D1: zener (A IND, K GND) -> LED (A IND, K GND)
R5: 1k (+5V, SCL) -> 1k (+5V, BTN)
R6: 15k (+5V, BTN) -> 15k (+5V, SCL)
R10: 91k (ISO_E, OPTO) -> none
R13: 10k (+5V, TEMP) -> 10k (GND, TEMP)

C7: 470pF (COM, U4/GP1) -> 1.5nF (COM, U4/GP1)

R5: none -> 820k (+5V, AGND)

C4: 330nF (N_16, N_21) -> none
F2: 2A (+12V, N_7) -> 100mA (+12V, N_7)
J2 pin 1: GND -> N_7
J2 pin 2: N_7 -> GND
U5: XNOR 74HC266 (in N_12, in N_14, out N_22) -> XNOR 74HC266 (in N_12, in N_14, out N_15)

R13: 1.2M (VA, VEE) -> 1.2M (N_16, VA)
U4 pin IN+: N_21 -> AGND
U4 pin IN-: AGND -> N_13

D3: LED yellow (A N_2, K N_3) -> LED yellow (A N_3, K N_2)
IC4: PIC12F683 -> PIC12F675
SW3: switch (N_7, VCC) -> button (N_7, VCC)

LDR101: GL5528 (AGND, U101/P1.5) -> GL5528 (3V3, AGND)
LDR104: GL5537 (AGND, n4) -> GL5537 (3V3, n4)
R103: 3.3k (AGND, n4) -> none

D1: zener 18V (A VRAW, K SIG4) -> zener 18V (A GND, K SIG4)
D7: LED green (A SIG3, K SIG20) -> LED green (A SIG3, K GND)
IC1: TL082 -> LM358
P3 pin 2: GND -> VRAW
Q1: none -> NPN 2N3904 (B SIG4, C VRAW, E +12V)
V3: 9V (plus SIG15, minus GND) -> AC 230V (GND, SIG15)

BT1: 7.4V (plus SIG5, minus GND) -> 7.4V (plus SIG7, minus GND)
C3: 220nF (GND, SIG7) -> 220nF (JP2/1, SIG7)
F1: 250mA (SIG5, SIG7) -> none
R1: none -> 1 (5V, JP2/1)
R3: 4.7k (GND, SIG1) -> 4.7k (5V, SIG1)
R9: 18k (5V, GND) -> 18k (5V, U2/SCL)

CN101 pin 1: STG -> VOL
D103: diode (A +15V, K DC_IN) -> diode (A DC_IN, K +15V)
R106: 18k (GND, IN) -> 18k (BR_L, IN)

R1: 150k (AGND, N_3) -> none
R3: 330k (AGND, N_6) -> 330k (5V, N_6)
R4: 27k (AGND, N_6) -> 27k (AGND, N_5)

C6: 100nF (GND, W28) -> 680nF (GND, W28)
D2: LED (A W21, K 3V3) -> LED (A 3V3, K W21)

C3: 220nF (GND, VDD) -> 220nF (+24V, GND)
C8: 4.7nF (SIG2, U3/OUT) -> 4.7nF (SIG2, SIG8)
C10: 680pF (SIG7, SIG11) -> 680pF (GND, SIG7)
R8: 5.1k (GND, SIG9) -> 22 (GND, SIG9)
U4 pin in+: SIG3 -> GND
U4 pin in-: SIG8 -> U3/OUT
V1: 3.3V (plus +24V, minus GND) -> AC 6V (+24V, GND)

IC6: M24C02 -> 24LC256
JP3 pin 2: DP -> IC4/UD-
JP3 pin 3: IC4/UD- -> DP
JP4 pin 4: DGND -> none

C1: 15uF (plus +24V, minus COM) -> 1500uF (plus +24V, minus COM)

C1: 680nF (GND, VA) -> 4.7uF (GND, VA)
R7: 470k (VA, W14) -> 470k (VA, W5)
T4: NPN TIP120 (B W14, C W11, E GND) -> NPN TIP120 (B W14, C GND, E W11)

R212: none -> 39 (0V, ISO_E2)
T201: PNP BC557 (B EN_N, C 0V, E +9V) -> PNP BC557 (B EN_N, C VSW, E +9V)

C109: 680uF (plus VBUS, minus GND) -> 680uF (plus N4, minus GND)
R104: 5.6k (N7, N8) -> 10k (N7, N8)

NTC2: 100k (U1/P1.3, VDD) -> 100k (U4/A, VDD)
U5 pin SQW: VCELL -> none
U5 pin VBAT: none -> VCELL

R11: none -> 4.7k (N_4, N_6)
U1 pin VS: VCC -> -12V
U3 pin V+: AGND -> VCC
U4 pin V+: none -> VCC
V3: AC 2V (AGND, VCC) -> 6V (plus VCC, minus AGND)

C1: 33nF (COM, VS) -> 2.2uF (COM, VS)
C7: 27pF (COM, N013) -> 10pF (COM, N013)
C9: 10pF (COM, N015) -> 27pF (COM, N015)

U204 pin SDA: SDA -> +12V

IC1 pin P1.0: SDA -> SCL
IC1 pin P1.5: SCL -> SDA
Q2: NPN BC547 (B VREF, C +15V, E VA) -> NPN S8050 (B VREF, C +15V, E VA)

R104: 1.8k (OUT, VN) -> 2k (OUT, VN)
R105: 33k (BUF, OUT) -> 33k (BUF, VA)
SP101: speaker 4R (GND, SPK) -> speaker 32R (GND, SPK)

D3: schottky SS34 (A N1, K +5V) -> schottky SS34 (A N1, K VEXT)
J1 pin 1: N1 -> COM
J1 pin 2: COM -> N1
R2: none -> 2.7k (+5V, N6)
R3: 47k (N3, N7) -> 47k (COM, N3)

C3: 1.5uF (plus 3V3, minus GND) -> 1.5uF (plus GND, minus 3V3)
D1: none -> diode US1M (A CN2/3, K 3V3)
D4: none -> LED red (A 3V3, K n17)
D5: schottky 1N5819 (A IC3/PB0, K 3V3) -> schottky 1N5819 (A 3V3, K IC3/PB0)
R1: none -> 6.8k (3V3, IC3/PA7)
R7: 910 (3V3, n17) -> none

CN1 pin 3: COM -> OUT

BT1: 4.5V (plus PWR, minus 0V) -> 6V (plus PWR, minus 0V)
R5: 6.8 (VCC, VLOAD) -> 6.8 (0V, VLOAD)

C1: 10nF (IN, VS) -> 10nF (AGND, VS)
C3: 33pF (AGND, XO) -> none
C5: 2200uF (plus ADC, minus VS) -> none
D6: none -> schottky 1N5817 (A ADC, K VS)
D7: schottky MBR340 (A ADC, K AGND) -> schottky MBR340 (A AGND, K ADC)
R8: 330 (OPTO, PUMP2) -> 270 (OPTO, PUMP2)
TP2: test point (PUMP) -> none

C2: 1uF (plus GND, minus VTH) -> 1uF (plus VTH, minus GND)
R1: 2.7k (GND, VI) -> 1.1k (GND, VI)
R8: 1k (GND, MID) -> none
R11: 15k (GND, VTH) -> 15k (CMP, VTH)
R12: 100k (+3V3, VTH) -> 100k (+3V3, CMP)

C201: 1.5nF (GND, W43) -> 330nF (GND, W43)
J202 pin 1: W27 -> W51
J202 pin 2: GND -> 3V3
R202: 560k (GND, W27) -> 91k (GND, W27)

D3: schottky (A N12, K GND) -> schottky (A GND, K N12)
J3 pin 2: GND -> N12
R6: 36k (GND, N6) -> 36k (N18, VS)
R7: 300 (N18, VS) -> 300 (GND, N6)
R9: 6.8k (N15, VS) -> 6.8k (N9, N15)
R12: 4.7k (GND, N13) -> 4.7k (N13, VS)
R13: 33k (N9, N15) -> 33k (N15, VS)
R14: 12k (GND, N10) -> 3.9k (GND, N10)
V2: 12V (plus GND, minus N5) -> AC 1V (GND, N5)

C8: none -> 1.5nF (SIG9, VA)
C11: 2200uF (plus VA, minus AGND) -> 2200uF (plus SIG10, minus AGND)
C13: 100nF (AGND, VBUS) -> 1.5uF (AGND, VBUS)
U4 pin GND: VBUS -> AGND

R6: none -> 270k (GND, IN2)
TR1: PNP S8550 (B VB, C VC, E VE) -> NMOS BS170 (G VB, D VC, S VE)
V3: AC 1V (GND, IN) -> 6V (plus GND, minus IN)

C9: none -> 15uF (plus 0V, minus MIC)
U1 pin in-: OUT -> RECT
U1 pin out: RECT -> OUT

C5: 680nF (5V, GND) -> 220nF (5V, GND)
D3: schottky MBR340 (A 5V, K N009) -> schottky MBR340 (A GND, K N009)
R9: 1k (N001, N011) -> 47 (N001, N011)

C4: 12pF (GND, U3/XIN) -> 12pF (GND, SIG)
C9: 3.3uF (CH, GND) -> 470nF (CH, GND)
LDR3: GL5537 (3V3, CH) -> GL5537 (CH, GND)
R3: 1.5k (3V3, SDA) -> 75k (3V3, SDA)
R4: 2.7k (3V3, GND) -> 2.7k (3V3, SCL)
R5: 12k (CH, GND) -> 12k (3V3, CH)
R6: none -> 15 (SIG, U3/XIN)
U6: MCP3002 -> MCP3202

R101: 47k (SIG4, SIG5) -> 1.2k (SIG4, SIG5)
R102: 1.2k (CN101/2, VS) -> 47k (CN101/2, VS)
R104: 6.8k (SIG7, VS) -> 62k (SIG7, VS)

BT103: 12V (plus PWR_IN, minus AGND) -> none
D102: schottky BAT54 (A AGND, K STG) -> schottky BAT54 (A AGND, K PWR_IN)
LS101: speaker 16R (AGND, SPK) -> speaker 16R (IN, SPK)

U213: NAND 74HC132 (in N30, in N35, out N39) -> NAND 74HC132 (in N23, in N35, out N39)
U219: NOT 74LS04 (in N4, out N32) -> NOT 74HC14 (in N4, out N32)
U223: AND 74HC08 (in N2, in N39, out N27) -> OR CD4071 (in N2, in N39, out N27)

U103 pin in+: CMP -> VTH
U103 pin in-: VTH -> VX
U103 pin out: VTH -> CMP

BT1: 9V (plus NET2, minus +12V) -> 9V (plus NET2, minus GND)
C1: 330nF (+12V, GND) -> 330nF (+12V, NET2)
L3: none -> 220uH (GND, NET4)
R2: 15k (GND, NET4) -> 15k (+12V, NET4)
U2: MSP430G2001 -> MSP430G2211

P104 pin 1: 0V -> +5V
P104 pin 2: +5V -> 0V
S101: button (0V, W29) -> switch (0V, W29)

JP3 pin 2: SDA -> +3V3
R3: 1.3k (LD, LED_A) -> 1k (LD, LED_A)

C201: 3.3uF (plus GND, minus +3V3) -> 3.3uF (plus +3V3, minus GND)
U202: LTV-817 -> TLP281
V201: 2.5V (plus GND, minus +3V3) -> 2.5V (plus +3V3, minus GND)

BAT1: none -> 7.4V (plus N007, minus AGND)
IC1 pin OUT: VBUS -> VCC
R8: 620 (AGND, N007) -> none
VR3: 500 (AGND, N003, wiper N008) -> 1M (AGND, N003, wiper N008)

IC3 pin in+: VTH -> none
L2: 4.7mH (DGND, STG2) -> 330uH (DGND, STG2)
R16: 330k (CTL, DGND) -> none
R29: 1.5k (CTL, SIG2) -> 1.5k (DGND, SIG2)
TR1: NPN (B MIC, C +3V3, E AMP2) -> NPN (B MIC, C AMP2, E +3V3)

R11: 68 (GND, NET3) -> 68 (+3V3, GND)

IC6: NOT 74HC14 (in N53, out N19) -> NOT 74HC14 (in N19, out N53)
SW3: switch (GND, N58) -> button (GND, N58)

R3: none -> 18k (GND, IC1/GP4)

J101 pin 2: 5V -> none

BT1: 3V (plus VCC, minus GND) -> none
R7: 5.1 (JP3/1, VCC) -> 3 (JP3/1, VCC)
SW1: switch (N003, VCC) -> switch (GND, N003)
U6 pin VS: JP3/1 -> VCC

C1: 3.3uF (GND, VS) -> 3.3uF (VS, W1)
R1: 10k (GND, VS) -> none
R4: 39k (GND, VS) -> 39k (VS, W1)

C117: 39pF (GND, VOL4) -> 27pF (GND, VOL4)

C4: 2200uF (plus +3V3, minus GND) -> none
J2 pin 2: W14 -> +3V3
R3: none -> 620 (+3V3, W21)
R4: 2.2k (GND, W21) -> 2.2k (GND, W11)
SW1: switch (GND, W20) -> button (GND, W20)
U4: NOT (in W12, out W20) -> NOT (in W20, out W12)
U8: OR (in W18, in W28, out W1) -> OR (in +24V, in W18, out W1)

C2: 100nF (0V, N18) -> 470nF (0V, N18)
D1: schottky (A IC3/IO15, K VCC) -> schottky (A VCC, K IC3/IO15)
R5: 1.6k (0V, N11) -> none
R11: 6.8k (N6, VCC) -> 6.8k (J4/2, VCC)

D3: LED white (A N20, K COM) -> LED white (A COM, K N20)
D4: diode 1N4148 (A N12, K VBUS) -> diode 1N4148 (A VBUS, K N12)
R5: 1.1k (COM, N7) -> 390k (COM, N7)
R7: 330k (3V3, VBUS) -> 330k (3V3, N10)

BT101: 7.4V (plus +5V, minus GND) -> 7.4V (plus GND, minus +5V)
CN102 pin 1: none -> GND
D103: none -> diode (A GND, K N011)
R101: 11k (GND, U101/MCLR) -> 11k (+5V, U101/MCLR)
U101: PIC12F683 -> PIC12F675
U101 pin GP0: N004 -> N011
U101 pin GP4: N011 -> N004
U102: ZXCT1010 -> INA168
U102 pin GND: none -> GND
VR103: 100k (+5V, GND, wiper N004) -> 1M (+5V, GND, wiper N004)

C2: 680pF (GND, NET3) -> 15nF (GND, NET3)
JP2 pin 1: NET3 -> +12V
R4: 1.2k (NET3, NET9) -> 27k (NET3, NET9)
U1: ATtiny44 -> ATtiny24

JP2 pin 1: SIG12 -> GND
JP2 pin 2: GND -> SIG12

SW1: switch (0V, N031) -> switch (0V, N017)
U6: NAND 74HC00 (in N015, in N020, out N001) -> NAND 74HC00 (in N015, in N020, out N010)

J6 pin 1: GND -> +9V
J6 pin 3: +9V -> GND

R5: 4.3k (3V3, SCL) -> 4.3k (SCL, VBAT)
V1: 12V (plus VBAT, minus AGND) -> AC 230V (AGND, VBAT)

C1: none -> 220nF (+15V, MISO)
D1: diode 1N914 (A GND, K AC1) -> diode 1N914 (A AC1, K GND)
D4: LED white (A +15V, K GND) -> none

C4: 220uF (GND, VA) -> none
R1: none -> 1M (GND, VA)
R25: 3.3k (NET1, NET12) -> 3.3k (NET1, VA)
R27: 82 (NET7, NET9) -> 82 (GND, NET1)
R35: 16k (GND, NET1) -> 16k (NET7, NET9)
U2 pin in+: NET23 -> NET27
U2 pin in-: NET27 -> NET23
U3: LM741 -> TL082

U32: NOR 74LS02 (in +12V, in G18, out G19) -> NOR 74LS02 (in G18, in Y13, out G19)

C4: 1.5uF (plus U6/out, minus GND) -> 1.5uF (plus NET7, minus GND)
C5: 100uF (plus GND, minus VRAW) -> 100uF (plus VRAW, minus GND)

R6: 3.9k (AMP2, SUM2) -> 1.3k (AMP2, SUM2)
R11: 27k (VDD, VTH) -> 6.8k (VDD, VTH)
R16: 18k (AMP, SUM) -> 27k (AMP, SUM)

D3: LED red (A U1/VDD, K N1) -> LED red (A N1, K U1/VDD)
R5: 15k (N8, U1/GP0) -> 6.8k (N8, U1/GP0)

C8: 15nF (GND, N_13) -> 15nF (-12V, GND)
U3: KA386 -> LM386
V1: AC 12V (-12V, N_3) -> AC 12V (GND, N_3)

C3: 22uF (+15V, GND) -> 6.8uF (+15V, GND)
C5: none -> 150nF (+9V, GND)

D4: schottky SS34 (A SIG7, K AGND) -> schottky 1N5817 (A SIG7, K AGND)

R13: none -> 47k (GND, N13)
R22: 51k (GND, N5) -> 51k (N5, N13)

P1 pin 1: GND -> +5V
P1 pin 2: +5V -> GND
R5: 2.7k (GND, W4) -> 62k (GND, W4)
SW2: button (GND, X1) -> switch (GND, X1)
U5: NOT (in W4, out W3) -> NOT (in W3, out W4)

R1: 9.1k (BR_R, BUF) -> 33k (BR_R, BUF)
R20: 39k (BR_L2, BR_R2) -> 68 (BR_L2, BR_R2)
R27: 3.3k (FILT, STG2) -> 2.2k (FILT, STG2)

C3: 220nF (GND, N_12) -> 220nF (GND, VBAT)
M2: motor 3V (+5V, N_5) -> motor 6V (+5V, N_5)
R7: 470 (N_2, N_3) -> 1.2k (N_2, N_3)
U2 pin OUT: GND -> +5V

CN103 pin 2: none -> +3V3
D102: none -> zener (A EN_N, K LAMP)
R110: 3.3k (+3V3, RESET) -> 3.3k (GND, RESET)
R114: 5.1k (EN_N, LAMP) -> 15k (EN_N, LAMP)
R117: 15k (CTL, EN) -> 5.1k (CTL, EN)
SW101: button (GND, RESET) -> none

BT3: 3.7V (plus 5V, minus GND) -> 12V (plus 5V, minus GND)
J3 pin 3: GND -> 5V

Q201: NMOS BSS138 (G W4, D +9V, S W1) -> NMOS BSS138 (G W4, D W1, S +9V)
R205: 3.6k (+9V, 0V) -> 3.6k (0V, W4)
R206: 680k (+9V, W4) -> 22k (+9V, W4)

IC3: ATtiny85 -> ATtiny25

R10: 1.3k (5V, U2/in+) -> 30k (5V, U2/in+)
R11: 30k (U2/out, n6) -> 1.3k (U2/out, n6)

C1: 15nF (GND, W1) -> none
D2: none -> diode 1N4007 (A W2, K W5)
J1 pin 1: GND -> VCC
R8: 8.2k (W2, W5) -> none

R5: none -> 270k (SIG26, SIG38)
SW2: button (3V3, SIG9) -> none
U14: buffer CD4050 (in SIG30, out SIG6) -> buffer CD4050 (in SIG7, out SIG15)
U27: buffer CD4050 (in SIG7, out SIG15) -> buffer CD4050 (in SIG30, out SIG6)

→ **About this task**
Check each line of the material for "buffer". Copy the ones that have it.

→ **Task solution**
U14: buffer CD4050 (in SIG30, out SIG6) -> buffer CD4050 (in SIG7, out SIG15)
U27: buffer CD4050 (in SIG7, out SIG15) -> buffer CD4050 (in SIG30, out SIG6)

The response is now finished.